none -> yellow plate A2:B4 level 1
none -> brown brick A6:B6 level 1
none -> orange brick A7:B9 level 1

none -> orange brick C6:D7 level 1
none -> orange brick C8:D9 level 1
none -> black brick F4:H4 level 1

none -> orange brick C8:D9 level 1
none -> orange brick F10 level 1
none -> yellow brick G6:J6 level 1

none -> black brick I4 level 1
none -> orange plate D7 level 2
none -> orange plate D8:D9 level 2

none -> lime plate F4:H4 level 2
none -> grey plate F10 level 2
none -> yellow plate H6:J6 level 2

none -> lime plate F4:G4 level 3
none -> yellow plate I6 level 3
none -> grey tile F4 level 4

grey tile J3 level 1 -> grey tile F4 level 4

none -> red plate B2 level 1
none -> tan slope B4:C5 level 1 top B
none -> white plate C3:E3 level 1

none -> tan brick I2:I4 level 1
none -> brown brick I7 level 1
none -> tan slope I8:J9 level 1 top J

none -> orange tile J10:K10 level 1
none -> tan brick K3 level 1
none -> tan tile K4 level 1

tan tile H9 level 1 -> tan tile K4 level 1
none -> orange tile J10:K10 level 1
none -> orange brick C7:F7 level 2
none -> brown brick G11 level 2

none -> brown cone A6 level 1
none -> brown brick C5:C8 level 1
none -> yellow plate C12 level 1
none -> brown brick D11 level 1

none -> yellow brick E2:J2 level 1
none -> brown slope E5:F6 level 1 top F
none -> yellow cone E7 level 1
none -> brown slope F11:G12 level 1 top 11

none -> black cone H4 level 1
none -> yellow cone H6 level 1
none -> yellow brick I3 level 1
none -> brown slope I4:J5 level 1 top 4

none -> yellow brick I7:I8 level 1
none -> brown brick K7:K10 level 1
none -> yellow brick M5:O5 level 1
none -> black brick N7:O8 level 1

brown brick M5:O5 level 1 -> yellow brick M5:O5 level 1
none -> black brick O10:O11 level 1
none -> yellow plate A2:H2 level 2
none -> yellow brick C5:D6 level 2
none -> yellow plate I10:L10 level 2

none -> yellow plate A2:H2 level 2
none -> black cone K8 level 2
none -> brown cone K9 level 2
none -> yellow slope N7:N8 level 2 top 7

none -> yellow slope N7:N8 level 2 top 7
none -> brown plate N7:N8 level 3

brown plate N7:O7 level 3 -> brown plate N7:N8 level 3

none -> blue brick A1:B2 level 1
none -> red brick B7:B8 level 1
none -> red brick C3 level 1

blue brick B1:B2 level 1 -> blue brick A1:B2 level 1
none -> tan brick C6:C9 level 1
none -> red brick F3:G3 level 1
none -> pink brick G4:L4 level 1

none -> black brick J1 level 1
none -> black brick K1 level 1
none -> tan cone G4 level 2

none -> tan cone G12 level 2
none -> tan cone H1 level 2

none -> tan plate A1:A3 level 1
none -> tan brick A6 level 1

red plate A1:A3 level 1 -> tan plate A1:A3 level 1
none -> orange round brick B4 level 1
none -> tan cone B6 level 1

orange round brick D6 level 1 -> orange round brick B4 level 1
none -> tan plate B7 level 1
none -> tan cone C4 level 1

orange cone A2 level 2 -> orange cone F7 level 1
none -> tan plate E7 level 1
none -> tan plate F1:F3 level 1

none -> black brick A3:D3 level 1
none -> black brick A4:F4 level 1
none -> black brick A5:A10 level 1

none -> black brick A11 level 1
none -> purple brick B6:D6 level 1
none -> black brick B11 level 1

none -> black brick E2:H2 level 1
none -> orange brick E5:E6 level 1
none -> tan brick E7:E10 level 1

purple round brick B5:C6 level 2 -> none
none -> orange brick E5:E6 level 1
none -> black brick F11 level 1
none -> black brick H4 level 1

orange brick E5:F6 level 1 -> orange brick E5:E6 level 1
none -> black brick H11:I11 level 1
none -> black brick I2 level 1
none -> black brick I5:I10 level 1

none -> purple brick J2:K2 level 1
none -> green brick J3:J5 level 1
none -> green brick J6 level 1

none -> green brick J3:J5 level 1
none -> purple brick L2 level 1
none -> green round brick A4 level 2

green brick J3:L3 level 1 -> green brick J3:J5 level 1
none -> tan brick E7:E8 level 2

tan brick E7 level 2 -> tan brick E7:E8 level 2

Work to complete: What you return must match the data above character for character.

Completed task:
none -> yellow plate A2:B4 level 1
none -> brown brick A6:B6 level 1
none -> orange brick A7:B9 level 1

none -> orange brick C6:D7 level 1
none -> orange brick C8:D9 level 1
none -> black brick F4:H4 level 1

none -> orange brick C8:D9 level 1
none -> orange brick F10 level 1
none -> yellow brick G6:J6 level 1

none -> black brick I4 level 1
none -> orange plate D7 level 2
none -> orange plate D8:D9 level 2

none -> lime plate F4:H4 level 2
none -> grey plate F10 level 2
none -> yellow plate H6:J6 level 2

none -> lime plate F4:G4 level 3
none -> yellow plate I6 level 3
none -> grey tile F4 level 4

grey tile J3 level 1 -> grey tile F4 level 4

none -> red plate B2 level 1
none -> tan slope B4:C5 level 1 top B
none -> white plate C3:E3 level 1

none -> tan brick I2:I4 level 1
none -> brown brick I7 level 1
none -> tan slope I8:J9 level 1 top J

none -> orange tile J10:K10 level 1
none -> tan brick K3 level 1
none -> tan tile K4 level 1

tan tile H9 level 1 -> tan tile K4 level 1
none -> orange tile J10:K10 level 1
none -> orange brick C7:F7 level 2
none -> brown brick G11 level 2

none -> brown cone A6 level 1
none -> brown brick C5:C8 level 1
none -> yellow plate C12 level 1
none -> brown brick D11 level 1

none -> yellow brick E2:J2 level 1
none -> brown slope E5:F6 level 1 top F
none -> yellow cone E7 level 1
none -> brown slope F11:G12 level 1 top 11

none -> black cone H4 level 1
none -> yellow cone H6 level 1
none -> yellow brick I3 level 1
none -> brown slope I4:J5 level 1 top 4

none -> yellow brick I7:I8 level 1
none -> brown brick K7:K10 level 1
none -> yellow brick M5:O5 level 1
none -> black brick N7:O8 level 1

brown brick M5:O5 level 1 -> yellow brick M5:O5 level 1
none -> black brick O10:O11 level 1
none -> yellow plate A2:H2 level 2
none -> yellow brick C5:D6 level 2
none -> yellow plate I10:L10 level 2

none -> yellow plate A2:H2 level 2
none -> black cone K8 level 2
none -> brown cone K9 level 2
none -> yellow slope N7:N8 level 2 top 7

none -> yellow slope N7:N8 level 2 top 7
none -> brown plate N7:N8 level 3

brown plate N7:O7 level 3 -> brown plate N7:N8 level 3

none -> blue brick A1:B2 level 1
none -> red brick B7:B8 level 1
none -> red brick C3 level 1

blue brick B1:B2 level 1 -> blue brick A1:B2 level 1
none -> tan brick C6:C9 level 1
none -> red brick F3:G3 level 1
none -> pink brick G4:L4 level 1

none -> black brick J1 level 1
none -> black brick K1 level 1
none -> tan cone G4 level 2

none -> tan cone G12 level 2
none -> tan cone H1 level 2

none -> tan plate A1:A3 level 1
none -> tan brick A6 level 1

red plate A1:A3 level 1 -> tan plate A1:A3 level 1
none -> orange round brick B4 level 1
none -> tan cone B6 level 1

orange round brick D6 level 1 -> orange round brick B4 level 1
none -> tan plate B7 level 1
none -> tan cone C4 level 1

orange cone A2 level 2 -> orange cone F7 level 1
none -> tan plate E7 level 1
none -> tan plate F1:F3 level 1

none -> black brick A3:D3 level 1
none -> black brick A4:F4 level 1
none -> black brick A5:A10 level 1

none -> black brick A11 level 1
none -> purple brick B6:D6 level 1
none -> black brick B11 level 1

none -> black brick E2:H2 level 1
none -> orange brick E5:E6 level 1
none -> tan brick E7:E10 level 1

purple round brick B5:C6 level 2 -> none
none -> orange brick E5:E6 level 1
none -> black brick F11 level 1
none -> black brick H4 level 1

orange brick E5:F6 level 1 -> orange brick E5:E6 level 1
none -> black brick H11:I11 level 1
none -> black brick I2 level 1
none -> black brick I5:I10 level 1

none -> purple brick J2:K2 level 1
none -> green brick J3:J5 level 1
none -> green brick J6 level 1

none -> green brick J3:J5 level 1
none -> purple brick L2 level 1
none -> green round brick A4 level 2

green brick J3:L3 level 1 -> green brick J3:J5 level 1
none -> tan brick E7:E8 level 2

tan brick E7 level 2 -> tan brick E7:E8 level 2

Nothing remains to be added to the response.